-- Problem details --
Locate all lines in the data below that hold "none" and show them.

(Exercise data begins)

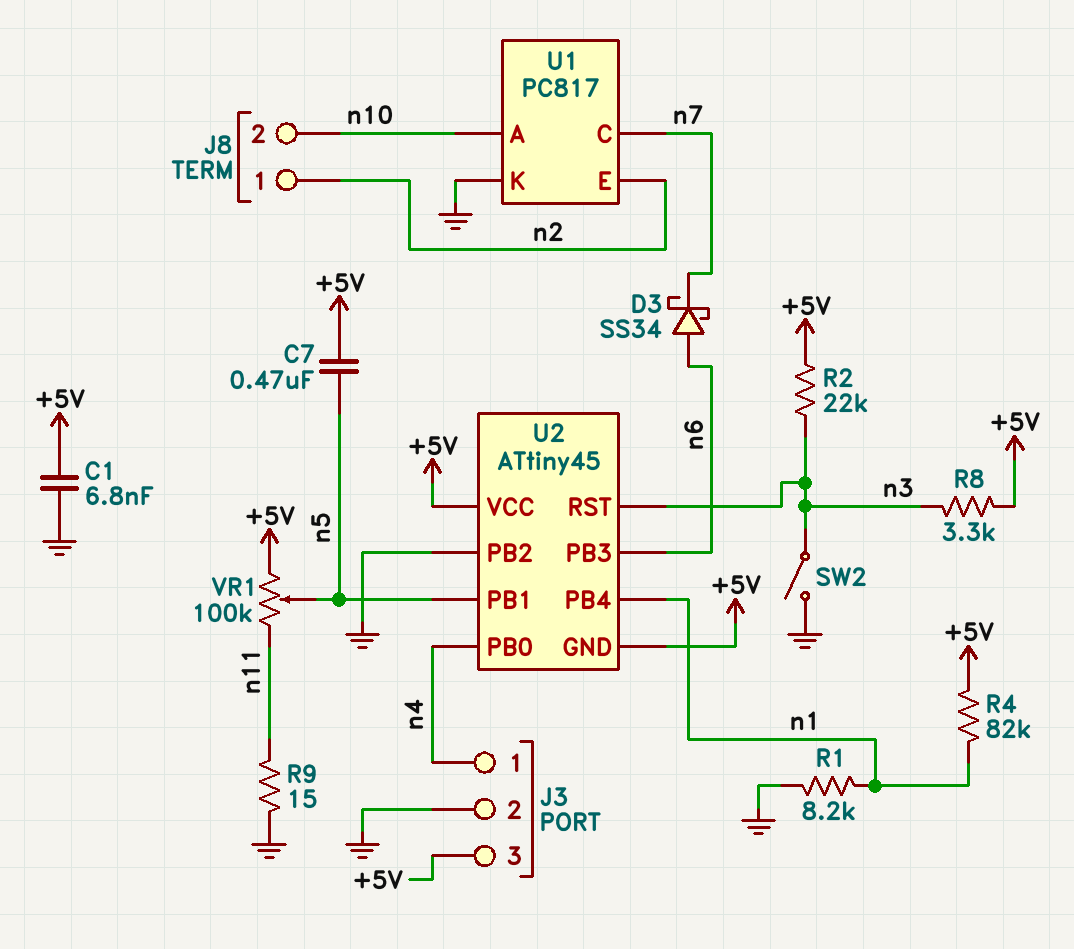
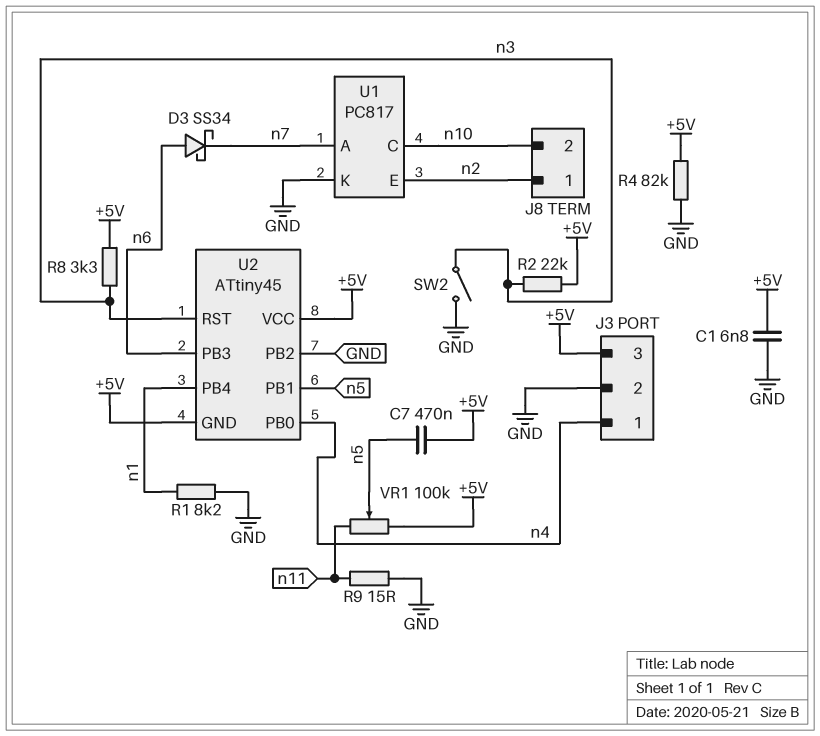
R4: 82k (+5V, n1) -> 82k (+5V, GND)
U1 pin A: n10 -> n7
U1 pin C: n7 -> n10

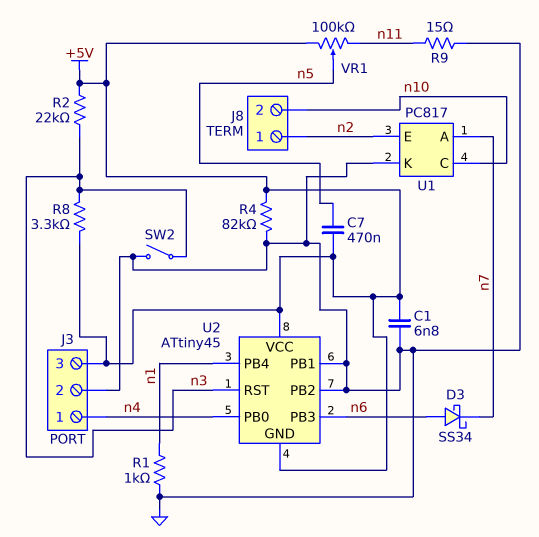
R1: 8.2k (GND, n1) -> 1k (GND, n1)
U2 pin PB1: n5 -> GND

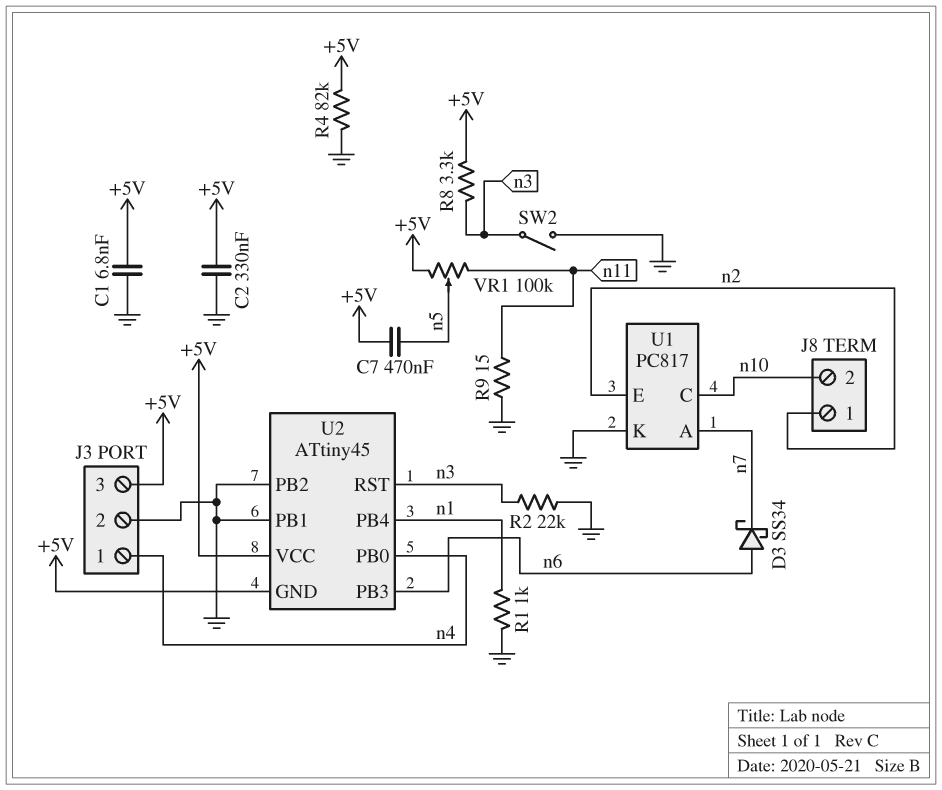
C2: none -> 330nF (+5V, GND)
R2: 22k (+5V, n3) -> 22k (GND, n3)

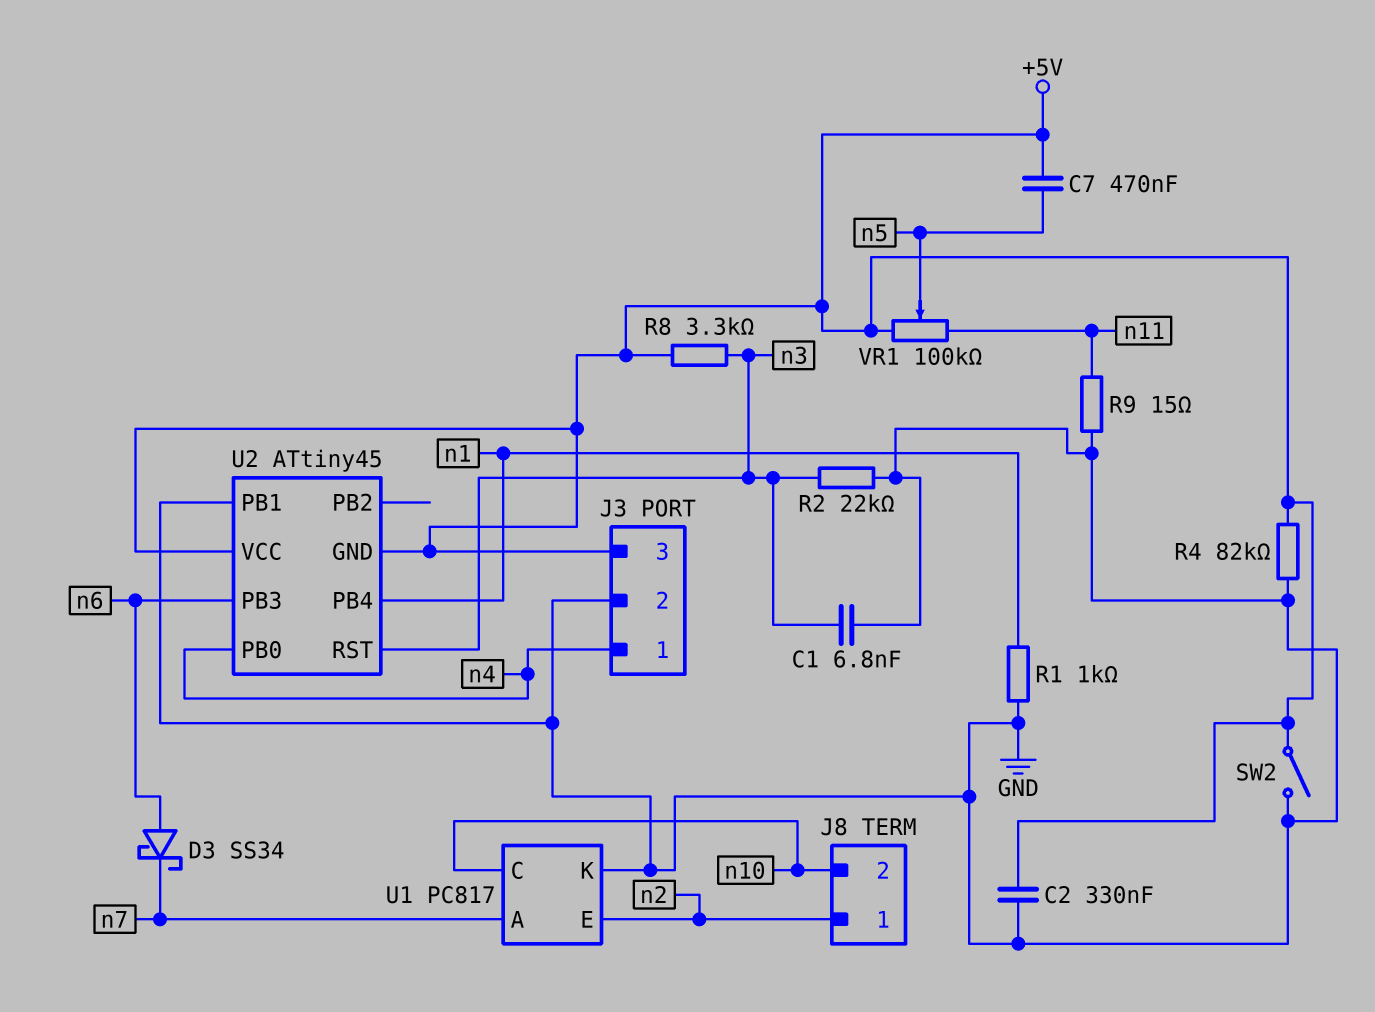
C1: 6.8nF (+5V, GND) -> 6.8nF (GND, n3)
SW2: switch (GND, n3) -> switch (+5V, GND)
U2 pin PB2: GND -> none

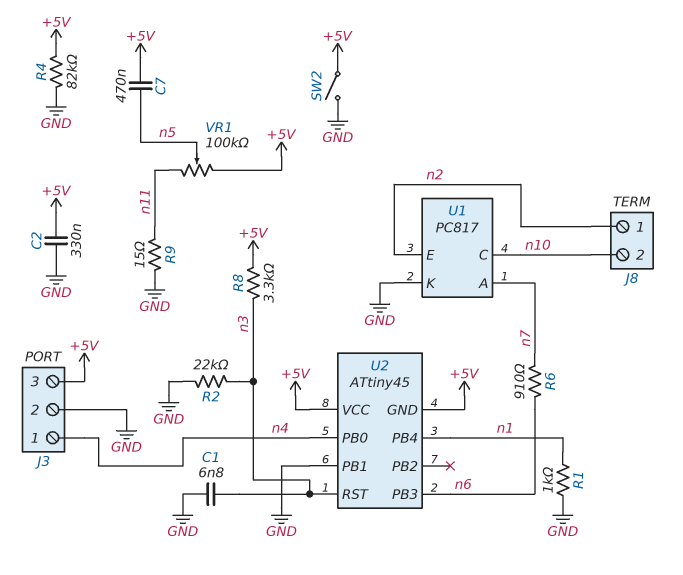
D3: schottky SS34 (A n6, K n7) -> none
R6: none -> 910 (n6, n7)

(Exercise data ends)

-- Result below --
C2: none -> 330nF (+5V, GND)
U2 pin PB2: GND -> none
D3: schottky SS34 (A n6, K n7) -> none
R6: none -> 910 (n6, n7)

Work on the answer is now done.